DATA PROVIDED ::

━━━━━━━━━━━━━━━━

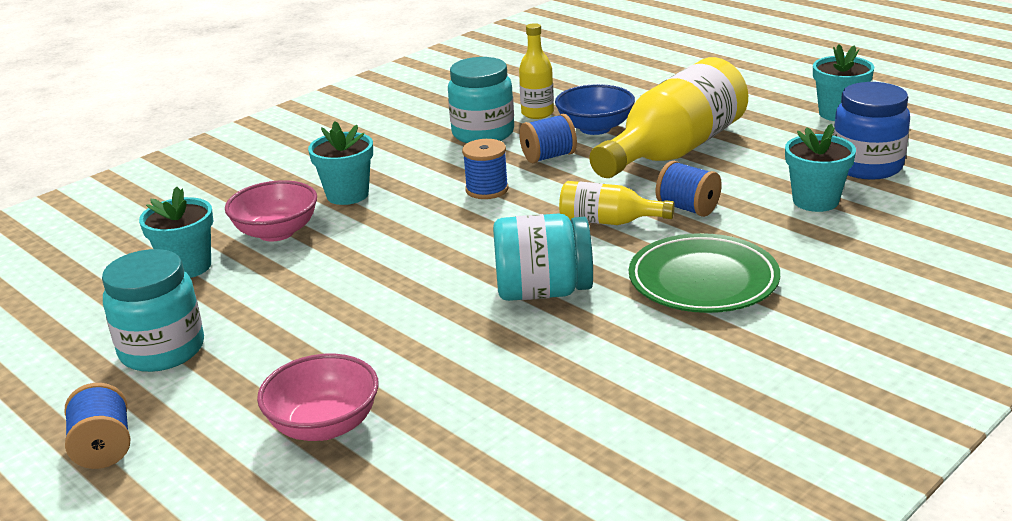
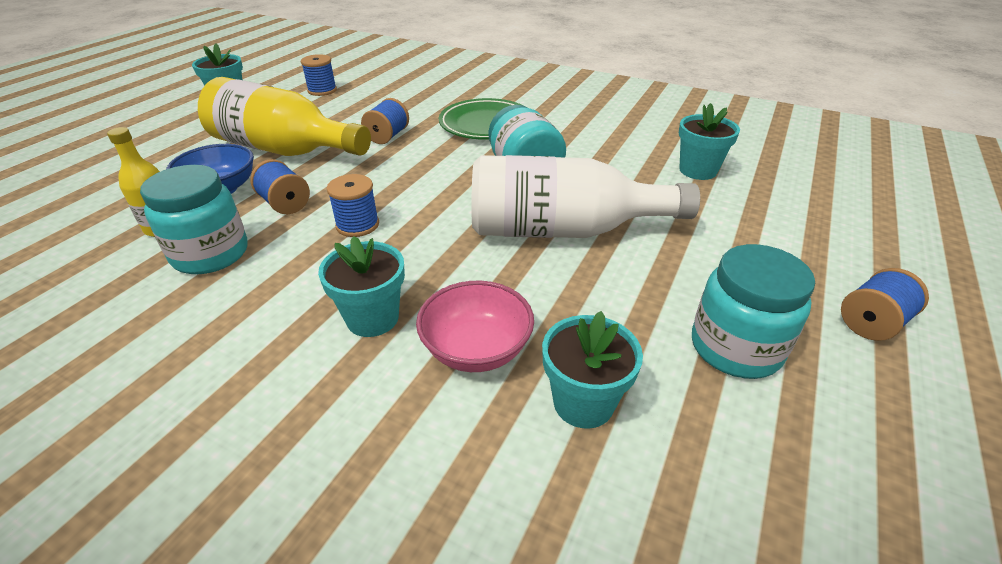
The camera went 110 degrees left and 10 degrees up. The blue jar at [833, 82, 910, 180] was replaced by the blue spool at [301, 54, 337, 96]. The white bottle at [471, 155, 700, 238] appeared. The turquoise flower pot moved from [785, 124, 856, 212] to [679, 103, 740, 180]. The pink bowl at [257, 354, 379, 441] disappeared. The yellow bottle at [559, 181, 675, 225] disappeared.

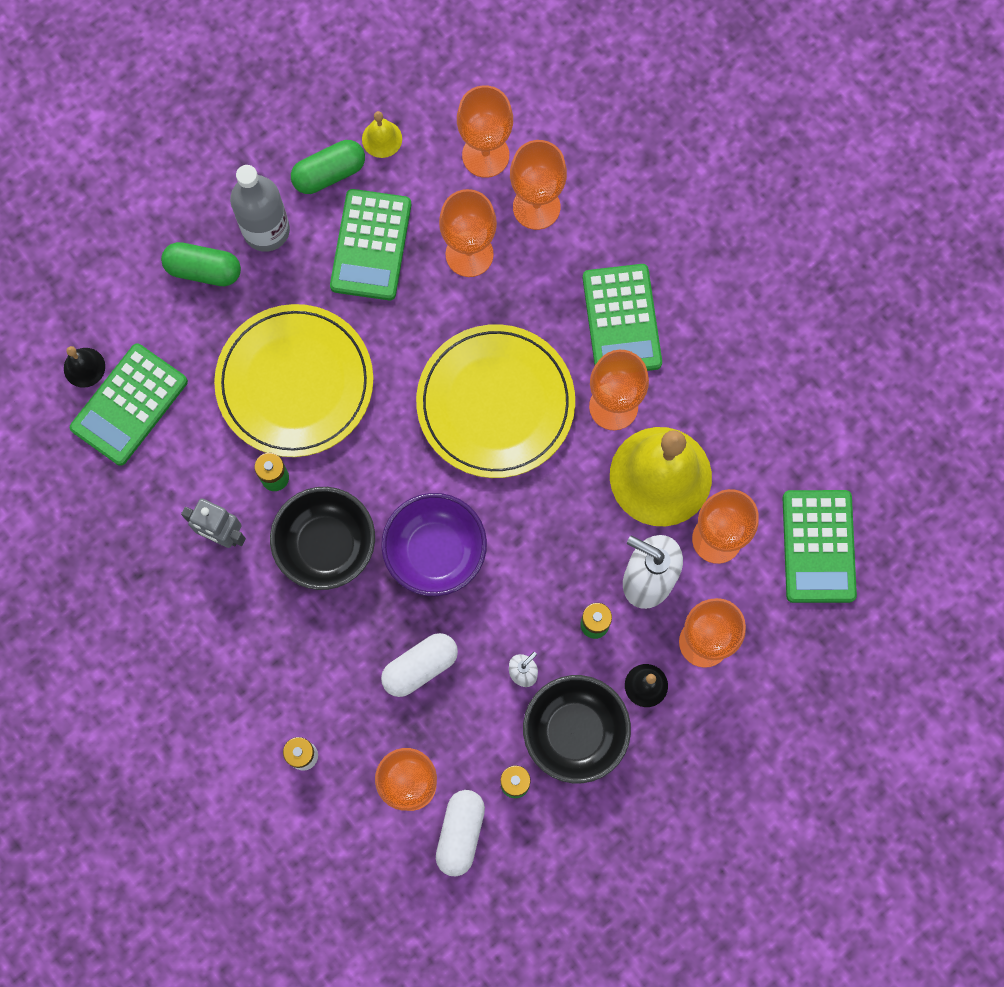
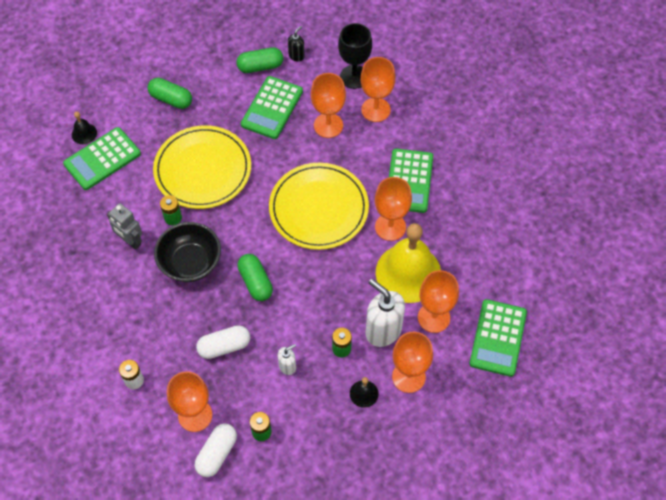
The camera went 15 degrees right and 15 degrees down. The purple bowl at [381, 493, 487, 596] was replaced by the green capsule at [237, 254, 273, 301]. The yellow bell at [362, 111, 402, 158] was replaced by the black soap dispenser at [288, 26, 305, 61]. The orange goblet at [457, 85, 513, 178] became the black goblet at [338, 23, 372, 89]. The grey bottle at [230, 165, 290, 252] disappeared. The black bowl at [523, 675, 631, 783] disappeared.

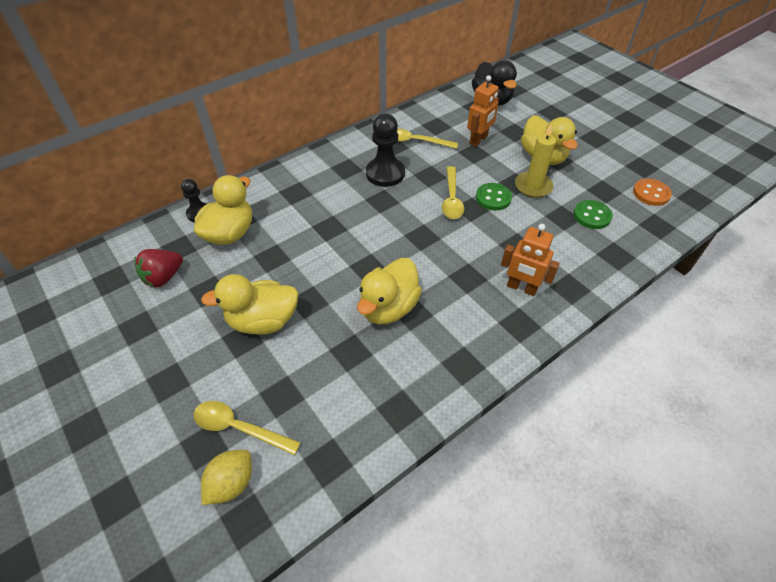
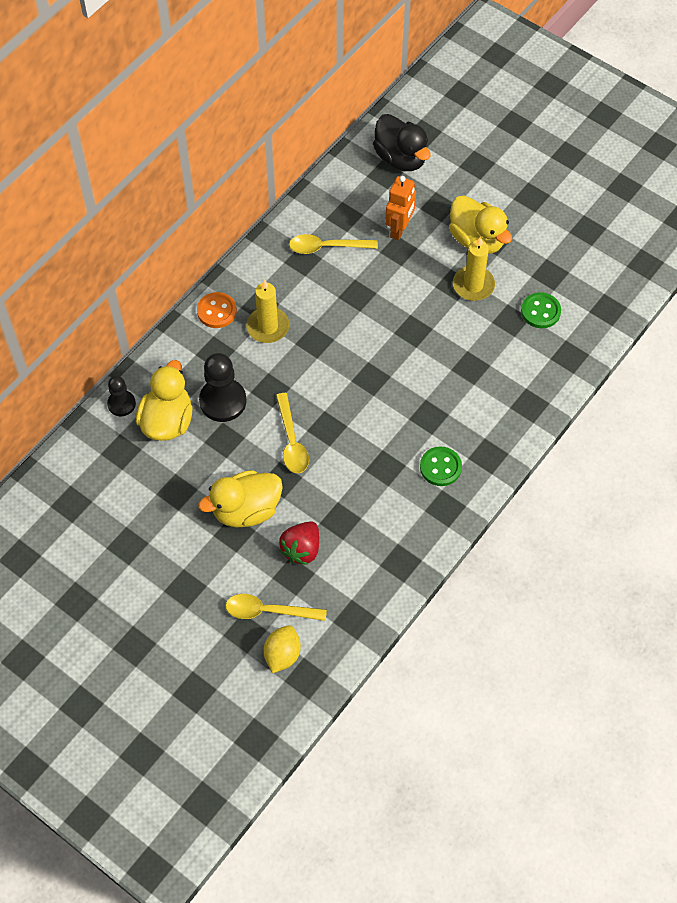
The camera went 15 degrees left and 10 degrees up. The orange button moved from [633, 179, 672, 206] to [197, 292, 237, 328]. The black pawn moved from [366, 114, 405, 187] to [199, 353, 246, 422]. The yellow candle at [246, 279, 289, 343] appeared. The yellow spoon moved from [442, 166, 464, 219] to [276, 393, 309, 473]. The red strawberry moved from [134, 249, 183, 287] to [279, 521, 319, 565]. The green button moved from [476, 183, 512, 211] to [420, 446, 462, 486]. The yellow duck at [357, 258, 422, 325] disappeared. The orange robot at [501, 224, 560, 296] disappeared.

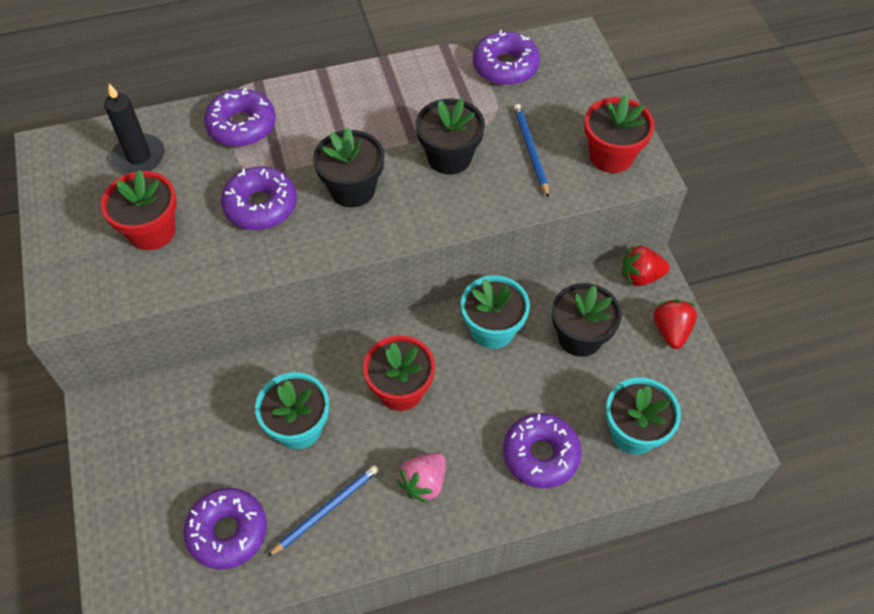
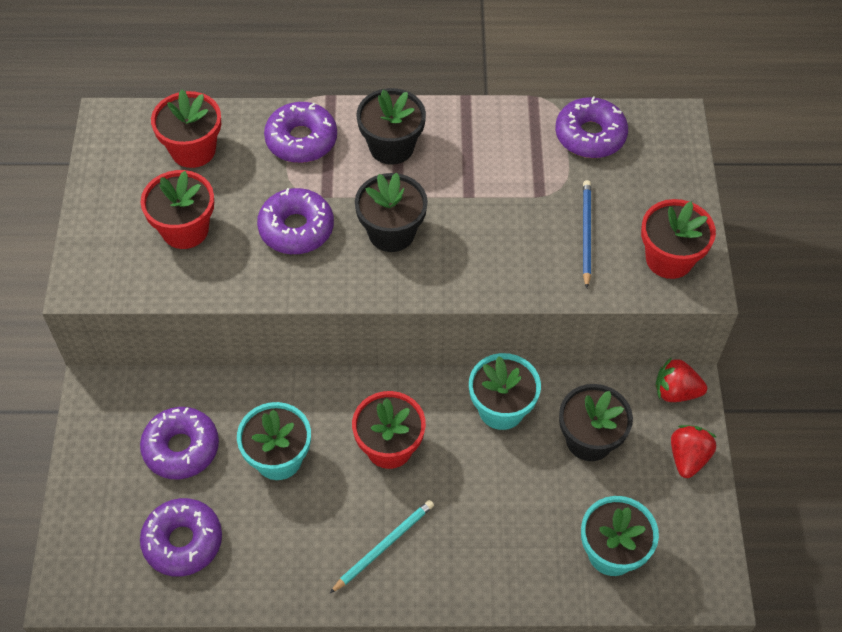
The camera went 15 degrees right and 0 degrees up. The purple donut moved from [503, 413, 582, 488] to [140, 407, 219, 479]. The black candle at [104, 84, 165, 174] was replaced by the red flower pot at [151, 90, 221, 168]. The pink strawberry at [397, 453, 446, 504] was replaced by the turquoise pencil at [330, 500, 434, 593]. The black flower pot moved from [416, 98, 485, 175] to [356, 88, 426, 165]. The blue pencil at [267, 465, 379, 557] disappeared.

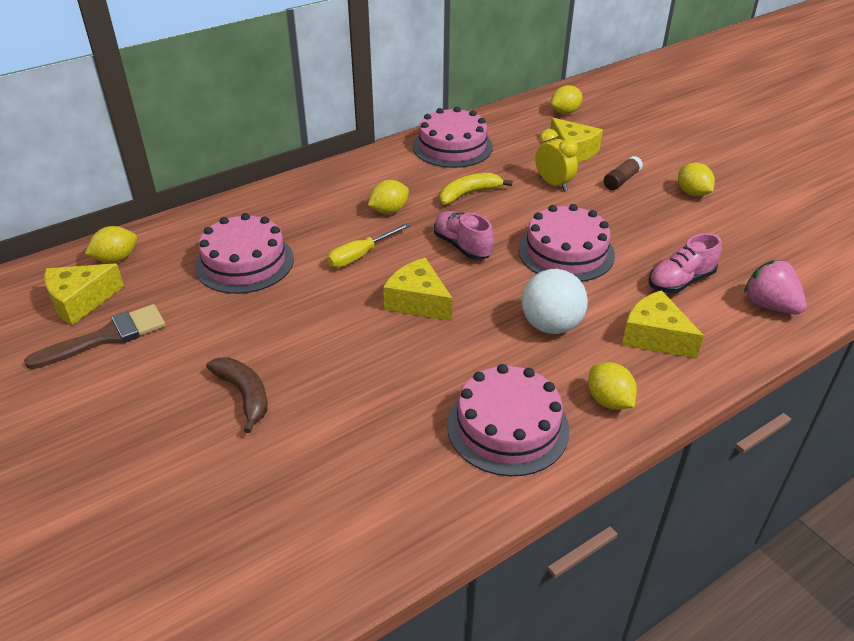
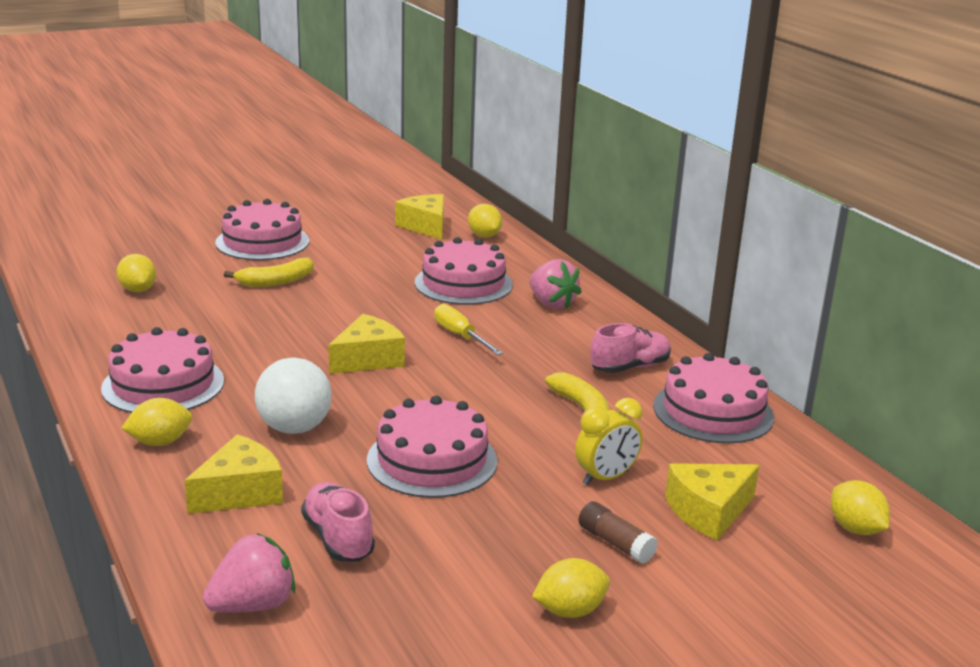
The camera went 95 degrees right and 15 degrees down. The yellow lemon moved from [368, 180, 409, 214] to [117, 254, 156, 292]. The pink cake at [215, 199, 309, 260] appeared. The brown banana at [206, 357, 268, 433] became the yellow banana at [224, 257, 314, 287]. The pink strawberry at [529, 259, 582, 309] appeared. The pink shoe moved from [434, 211, 494, 260] to [590, 323, 671, 373]. The brown brush at [24, 304, 166, 369] disappeared.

━━━━━━━━━━━━━━━━

YOUR ASSIGNMENT ::
Print every record above exactly, with no pictures.

OUTPUT ::
The camera went 110 degrees left and 10 degrees up. The blue jar at [833, 82, 910, 180] was replaced by the blue spool at [301, 54, 337, 96]. The white bottle at [471, 155, 700, 238] appeared. The turquoise flower pot moved from [785, 124, 856, 212] to [679, 103, 740, 180]. The pink bowl at [257, 354, 379, 441] disappeared. The yellow bottle at [559, 181, 675, 225] disappeared.

The camera went 15 degrees right and 15 degrees down. The purple bowl at [381, 493, 487, 596] was replaced by the green capsule at [237, 254, 273, 301]. The yellow bell at [362, 111, 402, 158] was replaced by the black soap dispenser at [288, 26, 305, 61]. The orange goblet at [457, 85, 513, 178] became the black goblet at [338, 23, 372, 89]. The grey bottle at [230, 165, 290, 252] disappeared. The black bowl at [523, 675, 631, 783] disappeared.

The camera went 15 degrees left and 10 degrees up. The orange button moved from [633, 179, 672, 206] to [197, 292, 237, 328]. The black pawn moved from [366, 114, 405, 187] to [199, 353, 246, 422]. The yellow candle at [246, 279, 289, 343] appeared. The yellow spoon moved from [442, 166, 464, 219] to [276, 393, 309, 473]. The red strawberry moved from [134, 249, 183, 287] to [279, 521, 319, 565]. The green button moved from [476, 183, 512, 211] to [420, 446, 462, 486]. The yellow duck at [357, 258, 422, 325] disappeared. The orange robot at [501, 224, 560, 296] disappeared.

The camera went 15 degrees right and 0 degrees up. The purple donut moved from [503, 413, 582, 488] to [140, 407, 219, 479]. The black candle at [104, 84, 165, 174] was replaced by the red flower pot at [151, 90, 221, 168]. The pink strawberry at [397, 453, 446, 504] was replaced by the turquoise pencil at [330, 500, 434, 593]. The black flower pot moved from [416, 98, 485, 175] to [356, 88, 426, 165]. The blue pencil at [267, 465, 379, 557] disappeared.

The camera went 95 degrees right and 15 degrees down. The yellow lemon moved from [368, 180, 409, 214] to [117, 254, 156, 292]. The pink cake at [215, 199, 309, 260] appeared. The brown banana at [206, 357, 268, 433] became the yellow banana at [224, 257, 314, 287]. The pink strawberry at [529, 259, 582, 309] appeared. The pink shoe moved from [434, 211, 494, 260] to [590, 323, 671, 373]. The brown brush at [24, 304, 166, 369] disappeared.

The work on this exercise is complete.